[Start of Attachment]
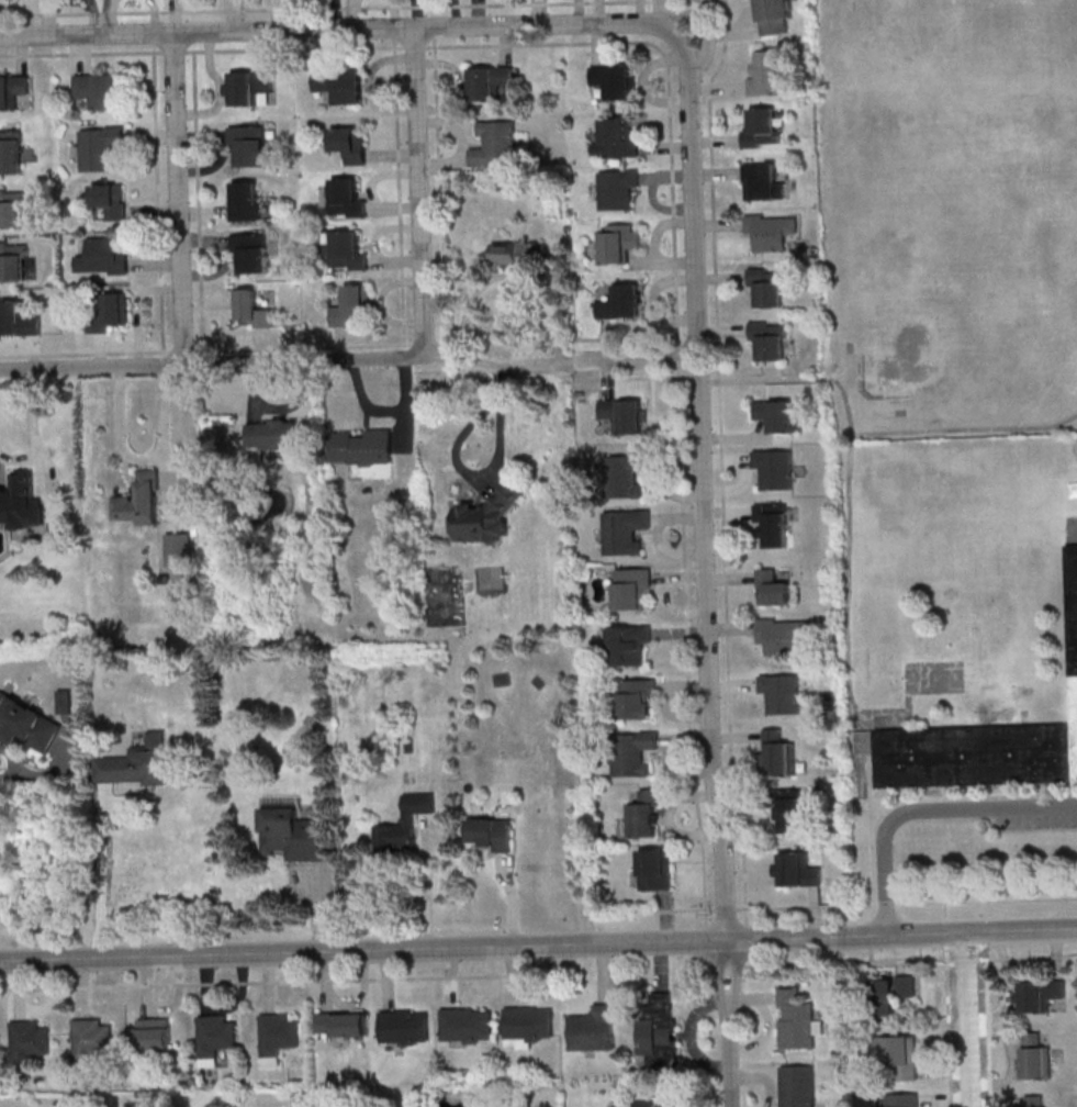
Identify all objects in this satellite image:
road: (299, 7)
road: (706, 8)
road: (579, 12)
road: (599, 12)
road: (641, 12)
road: (536, 13)
road: (352, 14)
road: (393, 14)
road: (416, 14)
road: (454, 14)
road: (478, 14)
road: (232, 15)
road: (275, 15)
road: (297, 15)
road: (154, 16)
building: (775, 16)
road: (92, 17)
road: (110, 17)
road: (174, 17)
road: (33, 18)
road: (49, 18)
road: (699, 21)
road: (744, 21)
road: (343, 29)
road: (732, 33)
road: (506, 45)
road: (599, 45)
road: (294, 48)
road: (263, 49)
road: (80, 52)
road: (79, 53)
road: (21, 55)
building: (767, 74)
road: (670, 77)
building: (490, 82)
building: (615, 82)
road: (369, 84)
road: (461, 84)
road: (643, 84)
building: (250, 86)
building: (342, 87)
road: (718, 89)
road: (220, 90)
building: (12, 91)
building: (99, 91)
road: (436, 104)
road: (454, 126)
building: (762, 129)
road: (153, 132)
road: (201, 135)
building: (617, 139)
road: (716, 140)
building: (498, 145)
building: (249, 146)
building: (350, 146)
road: (668, 148)
building: (100, 149)
building: (11, 153)
road: (394, 154)
road: (214, 165)
road: (444, 165)
road: (717, 173)
road: (379, 175)
road: (669, 175)
building: (761, 182)
building: (618, 189)
road: (399, 191)
road: (420, 192)
building: (349, 198)
road: (178, 199)
road: (158, 200)
road: (198, 200)
building: (111, 202)
building: (245, 202)
road: (395, 207)
road: (659, 207)
road: (155, 209)
building: (12, 210)
road: (203, 212)
road: (717, 224)
building: (568, 228)
road: (660, 228)
road: (383, 229)
building: (770, 232)
road: (204, 239)
building: (619, 244)
building: (348, 251)
building: (520, 252)
building: (251, 253)
building: (105, 257)
road: (397, 261)
building: (13, 262)
road: (156, 262)
road: (665, 262)
road: (217, 269)
road: (516, 273)
road: (719, 277)
building: (768, 288)
road: (653, 300)
road: (379, 303)
building: (622, 303)
building: (351, 307)
road: (137, 308)
building: (251, 308)
building: (109, 315)
building: (17, 322)
road: (721, 330)
road: (625, 335)
building: (770, 341)
road: (607, 342)
road: (341, 345)
road: (264, 346)
road: (301, 347)
road: (99, 351)
park: (908, 352)
road: (85, 353)
road: (32, 354)
road: (678, 355)
road: (635, 360)
road: (211, 364)
road: (521, 364)
road: (628, 377)
road: (608, 378)
road: (698, 378)
road: (253, 390)
road: (364, 403)
road: (407, 403)
road: (293, 404)
building: (779, 416)
building: (625, 417)
road: (965, 429)
road: (33, 431)
road: (120, 432)
building: (273, 435)
road: (735, 437)
road: (165, 445)
road: (721, 450)
building: (365, 453)
road: (19, 456)
road: (725, 459)
road: (677, 460)
building: (775, 470)
road: (485, 476)
building: (625, 476)
road: (846, 479)
road: (738, 488)
road: (666, 492)
building: (142, 502)
building: (22, 505)
building: (562, 506)
road: (727, 513)
building: (488, 518)
road: (680, 519)
road: (704, 521)
building: (774, 525)
park: (1071, 529)
building: (625, 532)
building: (179, 549)
road: (668, 551)
road: (682, 578)
road: (730, 578)
building: (633, 589)
building: (773, 590)
park: (444, 593)
road: (673, 608)
road: (731, 630)
road: (682, 632)
building: (782, 636)
building: (630, 645)
road: (687, 647)
park: (934, 679)
road: (732, 685)
road: (686, 686)
building: (782, 692)
building: (638, 701)
building: (65, 702)
road: (674, 714)
building: (26, 723)
road: (736, 736)
road: (687, 739)
building: (987, 740)
building: (780, 753)
building: (632, 755)
road: (13, 757)
building: (136, 763)
road: (677, 770)
road: (50, 771)
road: (693, 795)
road: (739, 800)
building: (788, 807)
road: (924, 809)
building: (644, 812)
parking lot: (1034, 822)
building: (402, 828)
road: (871, 828)
building: (493, 832)
road: (679, 832)
building: (298, 834)
building: (655, 868)
road: (100, 870)
building: (798, 870)
road: (426, 881)
road: (509, 901)
road: (988, 901)
road: (887, 903)
road: (805, 906)
road: (724, 909)
road: (944, 909)
road: (320, 910)
road: (674, 910)
road: (814, 913)
road: (665, 917)
road: (945, 931)
road: (538, 942)
road: (1027, 956)
road: (929, 958)
road: (904, 959)
road: (966, 960)
road: (820, 961)
road: (659, 962)
road: (950, 962)
road: (603, 968)
road: (512, 972)
road: (450, 974)
road: (386, 976)
road: (326, 977)
road: (267, 979)
road: (205, 980)
road: (278, 981)
road: (147, 983)
road: (83, 984)
road: (17, 986)
road: (551, 986)
road: (179, 994)
road: (363, 994)
building: (1040, 994)
building: (886, 995)
road: (242, 996)
road: (56, 999)
road: (752, 999)
road: (969, 1018)
building: (795, 1019)
building: (342, 1022)
building: (527, 1022)
building: (465, 1024)
building: (403, 1026)
road: (948, 1027)
building: (592, 1028)
building: (658, 1029)
building: (154, 1032)
building: (278, 1032)
road: (762, 1033)
building: (215, 1034)
road: (689, 1035)
building: (91, 1038)
building: (29, 1040)
road: (730, 1053)
building: (901, 1057)
building: (1037, 1057)
road: (763, 1078)
building: (796, 1085)
building: (902, 1100)
building: (642, 1103)
building: (682, 1106)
[End of Attachment]
● Problem description
Each line above is to be repeated exactly as written; no picture is carried over.

● Your solution
Identify all objects in this satellite image:
road: (299, 7)
road: (706, 8)
road: (579, 12)
road: (599, 12)
road: (641, 12)
road: (536, 13)
road: (352, 14)
road: (393, 14)
road: (416, 14)
road: (454, 14)
road: (478, 14)
road: (232, 15)
road: (275, 15)
road: (297, 15)
road: (154, 16)
building: (775, 16)
road: (92, 17)
road: (110, 17)
road: (174, 17)
road: (33, 18)
road: (49, 18)
road: (699, 21)
road: (744, 21)
road: (343, 29)
road: (732, 33)
road: (506, 45)
road: (599, 45)
road: (294, 48)
road: (263, 49)
road: (80, 52)
road: (79, 53)
road: (21, 55)
building: (767, 74)
road: (670, 77)
building: (490, 82)
building: (615, 82)
road: (369, 84)
road: (461, 84)
road: (643, 84)
building: (250, 86)
building: (342, 87)
road: (718, 89)
road: (220, 90)
building: (12, 91)
building: (99, 91)
road: (436, 104)
road: (454, 126)
building: (762, 129)
road: (153, 132)
road: (201, 135)
building: (617, 139)
road: (716, 140)
building: (498, 145)
building: (249, 146)
building: (350, 146)
road: (668, 148)
building: (100, 149)
building: (11, 153)
road: (394, 154)
road: (214, 165)
road: (444, 165)
road: (717, 173)
road: (379, 175)
road: (669, 175)
building: (761, 182)
building: (618, 189)
road: (399, 191)
road: (420, 192)
building: (349, 198)
road: (178, 199)
road: (158, 200)
road: (198, 200)
building: (111, 202)
building: (245, 202)
road: (395, 207)
road: (659, 207)
road: (155, 209)
building: (12, 210)
road: (203, 212)
road: (717, 224)
building: (568, 228)
road: (660, 228)
road: (383, 229)
building: (770, 232)
road: (204, 239)
building: (619, 244)
building: (348, 251)
building: (520, 252)
building: (251, 253)
building: (105, 257)
road: (397, 261)
building: (13, 262)
road: (156, 262)
road: (665, 262)
road: (217, 269)
road: (516, 273)
road: (719, 277)
building: (768, 288)
road: (653, 300)
road: (379, 303)
building: (622, 303)
building: (351, 307)
road: (137, 308)
building: (251, 308)
building: (109, 315)
building: (17, 322)
road: (721, 330)
road: (625, 335)
building: (770, 341)
road: (607, 342)
road: (341, 345)
road: (264, 346)
road: (301, 347)
road: (99, 351)
park: (908, 352)
road: (85, 353)
road: (32, 354)
road: (678, 355)
road: (635, 360)
road: (211, 364)
road: (521, 364)
road: (628, 377)
road: (608, 378)
road: (698, 378)
road: (253, 390)
road: (364, 403)
road: (407, 403)
road: (293, 404)
building: (779, 416)
building: (625, 417)
road: (965, 429)
road: (33, 431)
road: (120, 432)
building: (273, 435)
road: (735, 437)
road: (165, 445)
road: (721, 450)
building: (365, 453)
road: (19, 456)
road: (725, 459)
road: (677, 460)
building: (775, 470)
road: (485, 476)
building: (625, 476)
road: (846, 479)
road: (738, 488)
road: (666, 492)
building: (142, 502)
building: (22, 505)
building: (562, 506)
road: (727, 513)
building: (488, 518)
road: (680, 519)
road: (704, 521)
building: (774, 525)
park: (1071, 529)
building: (625, 532)
building: (179, 549)
road: (668, 551)
road: (682, 578)
road: (730, 578)
building: (633, 589)
building: (773, 590)
park: (444, 593)
road: (673, 608)
road: (731, 630)
road: (682, 632)
building: (782, 636)
building: (630, 645)
road: (687, 647)
park: (934, 679)
road: (732, 685)
road: (686, 686)
building: (782, 692)
building: (638, 701)
building: (65, 702)
road: (674, 714)
building: (26, 723)
road: (736, 736)
road: (687, 739)
building: (987, 740)
building: (780, 753)
building: (632, 755)
road: (13, 757)
building: (136, 763)
road: (677, 770)
road: (50, 771)
road: (693, 795)
road: (739, 800)
building: (788, 807)
road: (924, 809)
building: (644, 812)
parking lot: (1034, 822)
building: (402, 828)
road: (871, 828)
building: (493, 832)
road: (679, 832)
building: (298, 834)
building: (655, 868)
road: (100, 870)
building: (798, 870)
road: (426, 881)
road: (509, 901)
road: (988, 901)
road: (887, 903)
road: (805, 906)
road: (724, 909)
road: (944, 909)
road: (320, 910)
road: (674, 910)
road: (814, 913)
road: (665, 917)
road: (945, 931)
road: (538, 942)
road: (1027, 956)
road: (929, 958)
road: (904, 959)
road: (966, 960)
road: (820, 961)
road: (659, 962)
road: (950, 962)
road: (603, 968)
road: (512, 972)
road: (450, 974)
road: (386, 976)
road: (326, 977)
road: (267, 979)
road: (205, 980)
road: (278, 981)
road: (147, 983)
road: (83, 984)
road: (17, 986)
road: (551, 986)
road: (179, 994)
road: (363, 994)
building: (1040, 994)
building: (886, 995)
road: (242, 996)
road: (56, 999)
road: (752, 999)
road: (969, 1018)
building: (795, 1019)
building: (342, 1022)
building: (527, 1022)
building: (465, 1024)
building: (403, 1026)
road: (948, 1027)
building: (592, 1028)
building: (658, 1029)
building: (154, 1032)
building: (278, 1032)
road: (762, 1033)
building: (215, 1034)
road: (689, 1035)
building: (91, 1038)
building: (29, 1040)
road: (730, 1053)
building: (901, 1057)
building: (1037, 1057)
road: (763, 1078)
building: (796, 1085)
building: (902, 1100)
building: (642, 1103)
building: (682, 1106)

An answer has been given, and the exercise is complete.